--- Data to examine ---
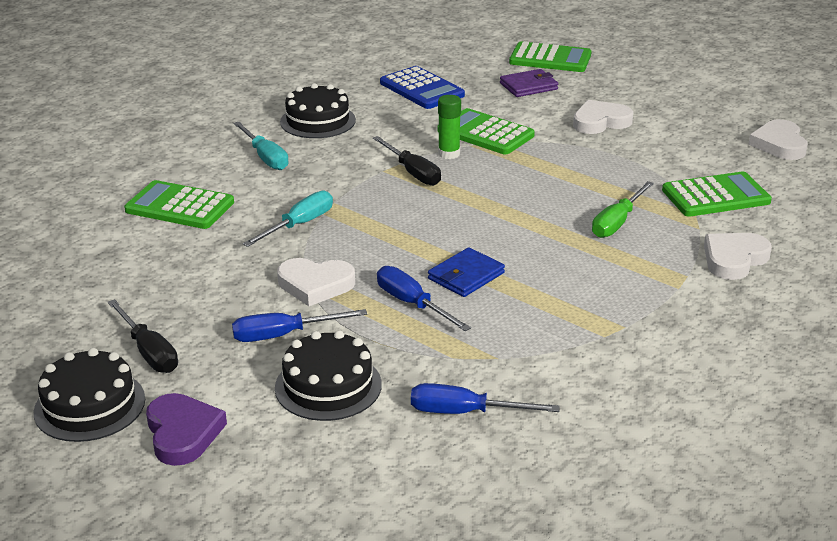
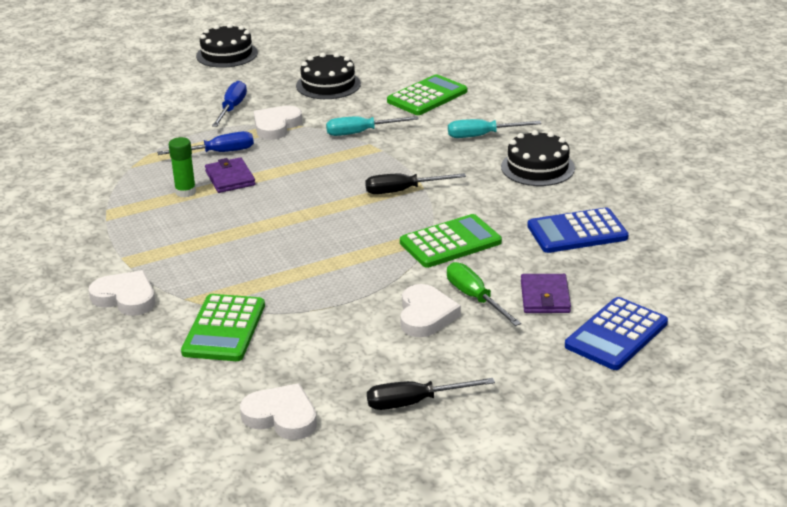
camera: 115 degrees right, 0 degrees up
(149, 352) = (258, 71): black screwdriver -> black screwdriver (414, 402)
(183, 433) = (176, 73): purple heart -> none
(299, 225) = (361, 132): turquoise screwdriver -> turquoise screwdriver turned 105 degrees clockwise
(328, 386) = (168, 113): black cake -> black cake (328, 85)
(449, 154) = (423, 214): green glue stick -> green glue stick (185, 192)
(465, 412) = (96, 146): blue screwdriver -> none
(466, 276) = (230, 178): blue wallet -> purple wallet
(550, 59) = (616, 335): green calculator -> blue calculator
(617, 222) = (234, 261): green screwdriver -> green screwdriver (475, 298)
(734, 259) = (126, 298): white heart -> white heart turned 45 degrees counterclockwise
---
Goal of the exercise → Look above for the line that contains "(466, 276) = (230, 178): blue". That line and every line after it through the end of the data must be written out exactly, with nothing else.

Finished exercise →
(466, 276) = (230, 178): blue wallet -> purple wallet
(550, 59) = (616, 335): green calculator -> blue calculator
(617, 222) = (234, 261): green screwdriver -> green screwdriver (475, 298)
(734, 259) = (126, 298): white heart -> white heart turned 45 degrees counterclockwise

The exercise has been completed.